The request:
Convert the listing, from its first line through the line containing "The image size is (952, 1233).", both included, into a Markdown table with the columns Row and Listing line, omitting any blank lines.

☆ ☆ ☆ ☆ ☆

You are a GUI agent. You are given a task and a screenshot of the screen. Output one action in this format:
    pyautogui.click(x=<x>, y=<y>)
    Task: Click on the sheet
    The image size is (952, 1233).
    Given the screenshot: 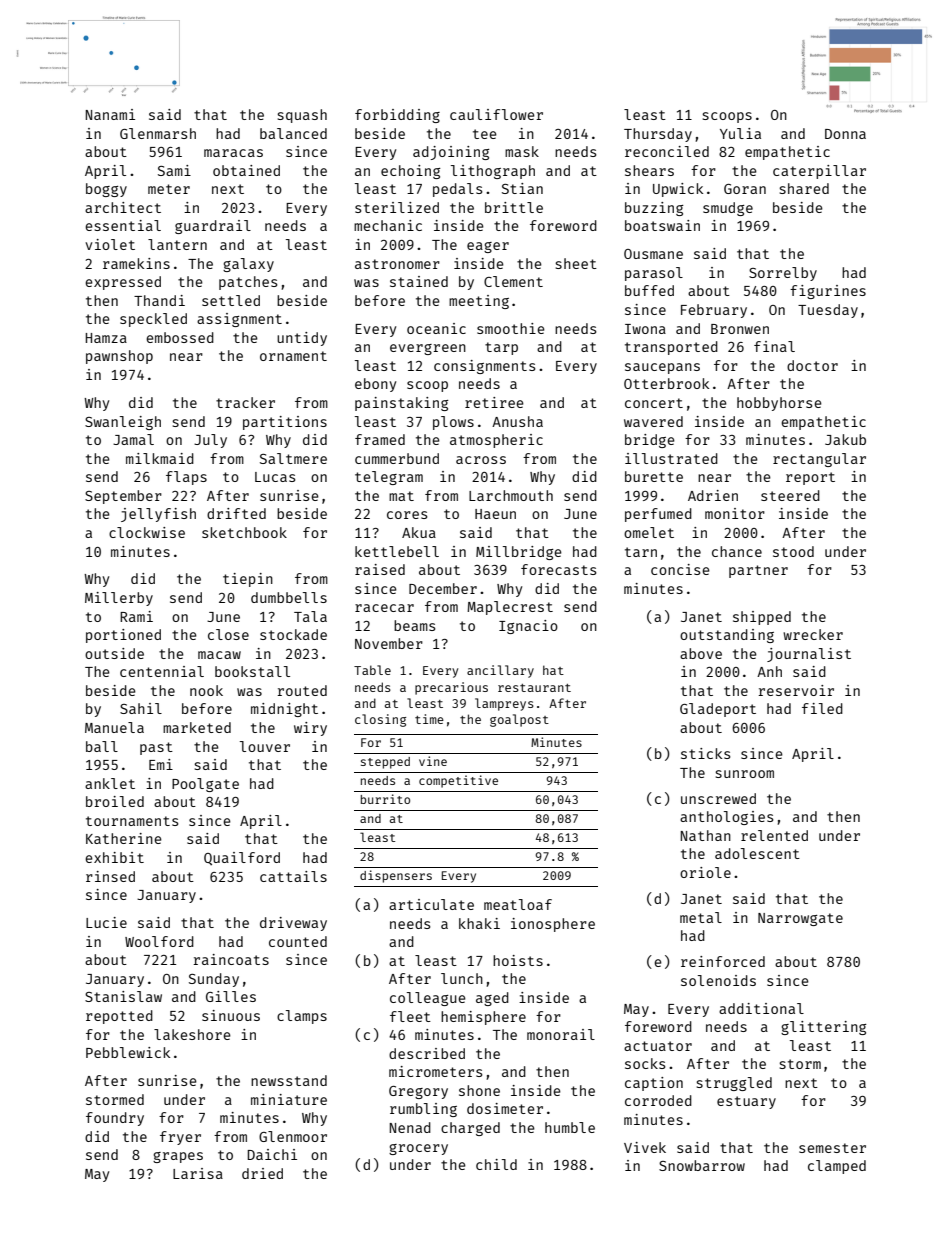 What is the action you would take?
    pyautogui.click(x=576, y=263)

☆ ☆ ☆ ☆ ☆

Correct response:
| Row | Listing line |
|---|---|
| 1 | You are a GUI agent. You are given a task and a screenshot of the screen. Output one action in this format: |
| 2 |     pyautogui.click(x=<x>, y=<y>) |
| 3 |     Task: Click on the sheet |
| 4 |     The image size is (952, 1233). |